_What is being asked_
Begin with the first line of the material and write out each line exactly, ending with the line that contains "red box: 4 -> 0". Pictures are not part of the copy.

==================================================

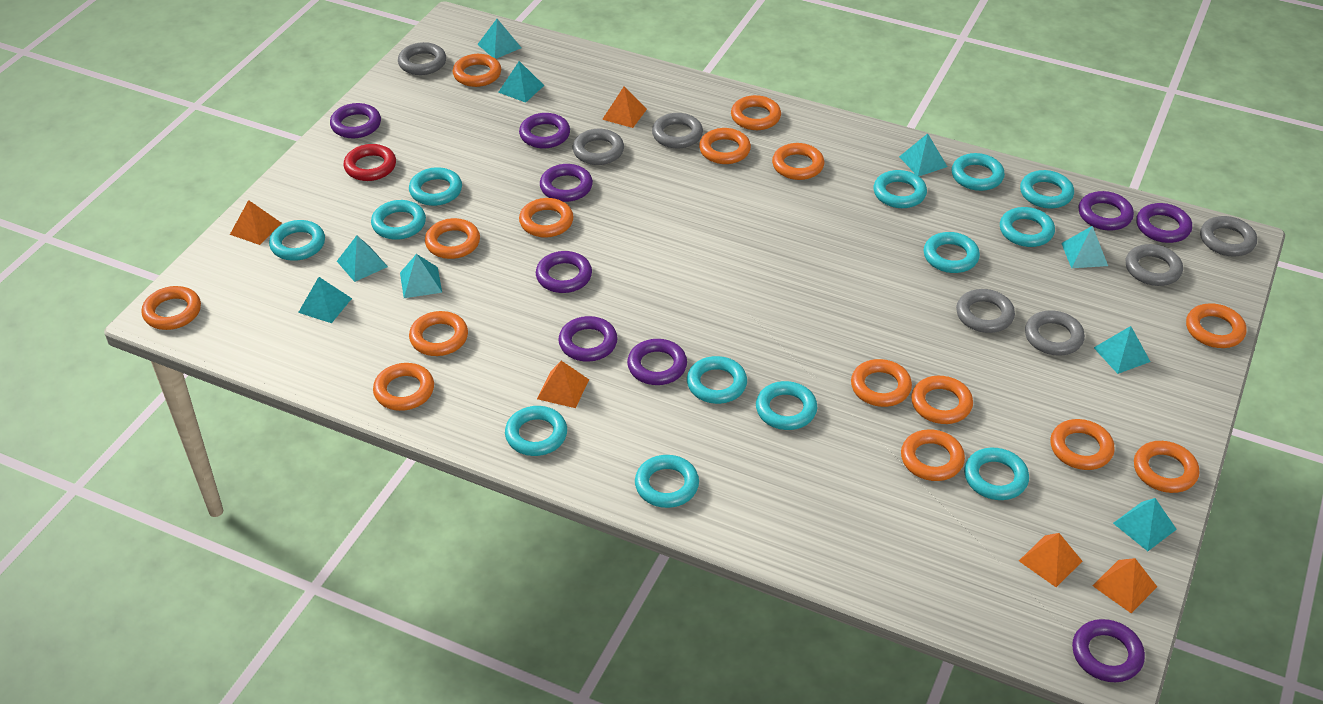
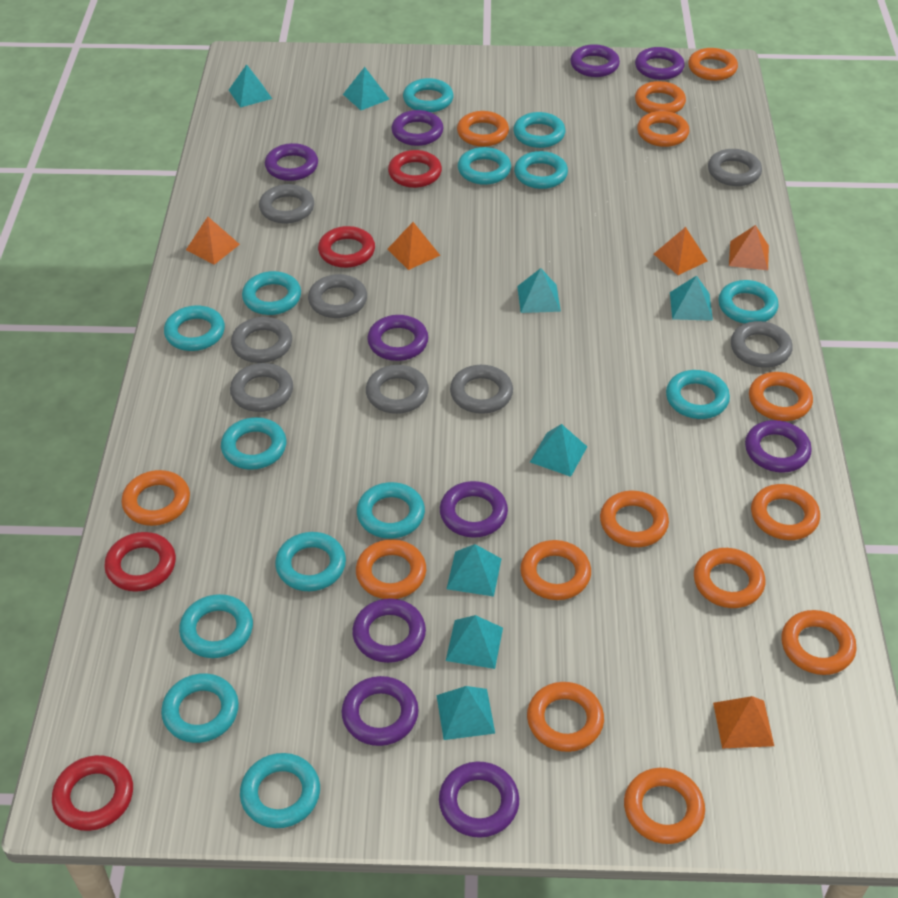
grey ring: 7 -> 8
orange ring: 15 -> 14
purple ring: 9 -> 10
red ring: 1 -> 4
turquoise pyramid: 9 -> 8
turquoise ring: 13 -> 14

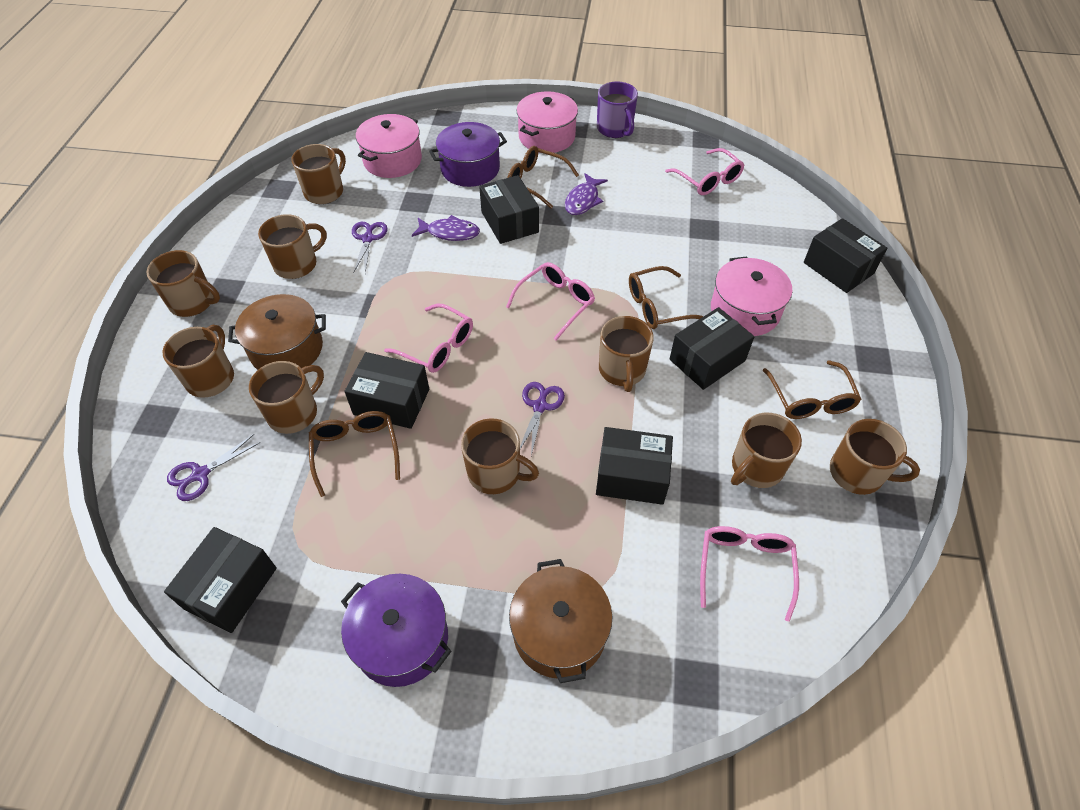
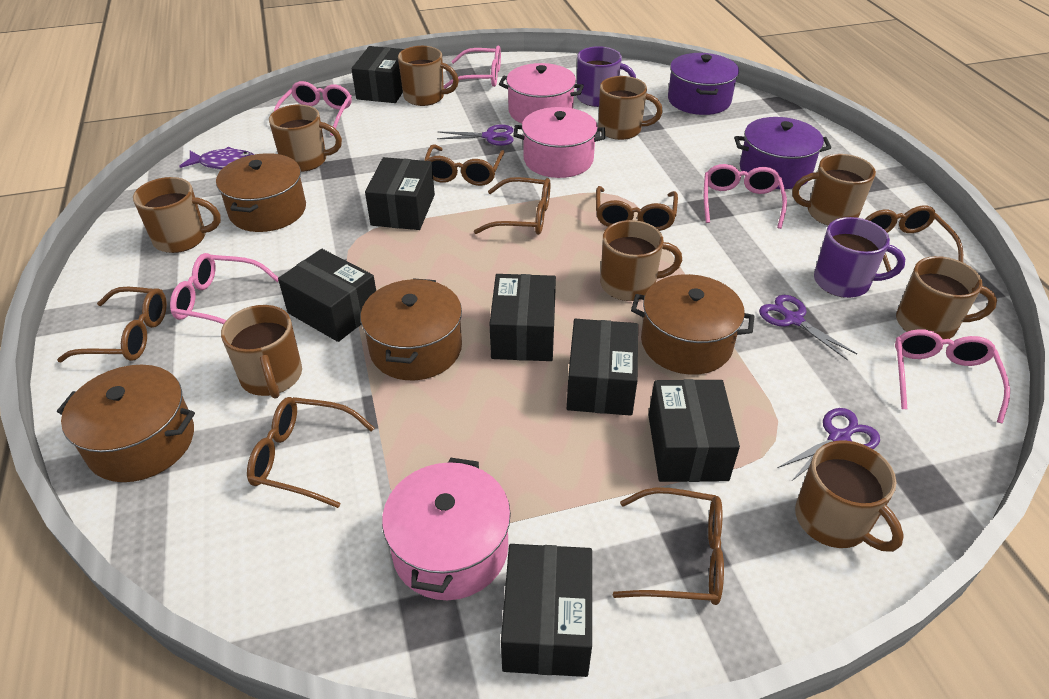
black box: 6 -> 7
brown glasses: 4 -> 7
brown pot: 2 -> 4
pink glasses: 4 -> 5
purple fish: 2 -> 1
purple mug: 1 -> 2

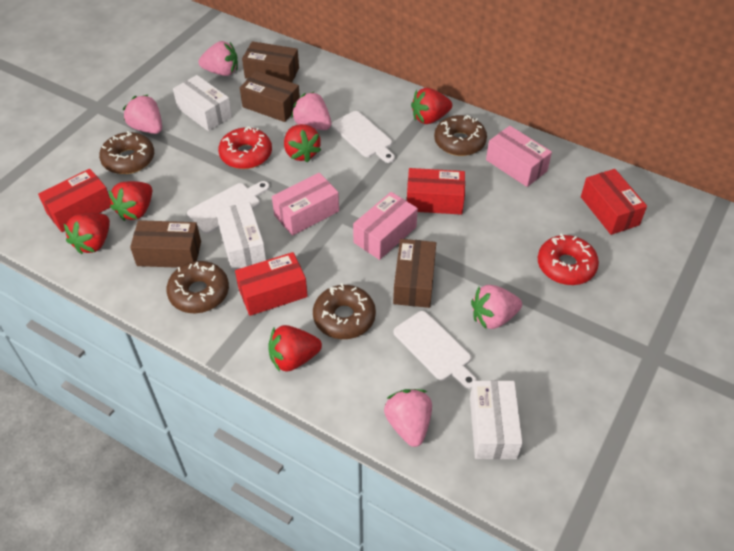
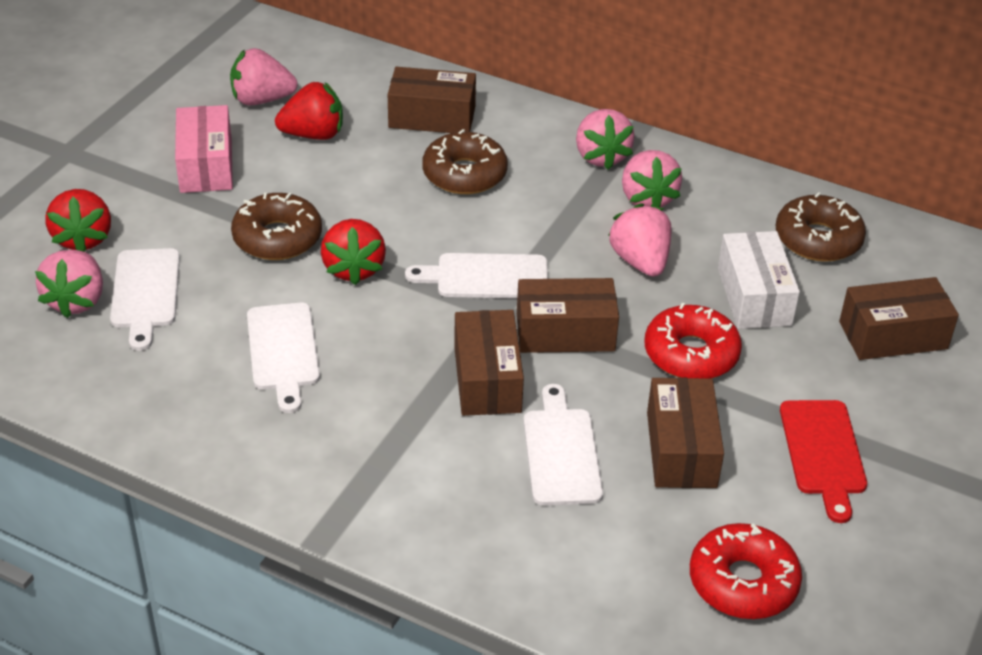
brown box: 4 -> 5
brown donut: 4 -> 3
pink box: 3 -> 1
red box: 4 -> 0
red cutting board: 0 -> 1
red strawberry: 5 -> 3
white box: 3 -> 1
white cutting board: 3 -> 4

==================================================

_Response area_
grey ring: 7 -> 8
orange ring: 15 -> 14
purple ring: 9 -> 10
red ring: 1 -> 4
turquoise pyramid: 9 -> 8
turquoise ring: 13 -> 14

black box: 6 -> 7
brown glasses: 4 -> 7
brown pot: 2 -> 4
pink glasses: 4 -> 5
purple fish: 2 -> 1
purple mug: 1 -> 2

brown box: 4 -> 5
brown donut: 4 -> 3
pink box: 3 -> 1
red box: 4 -> 0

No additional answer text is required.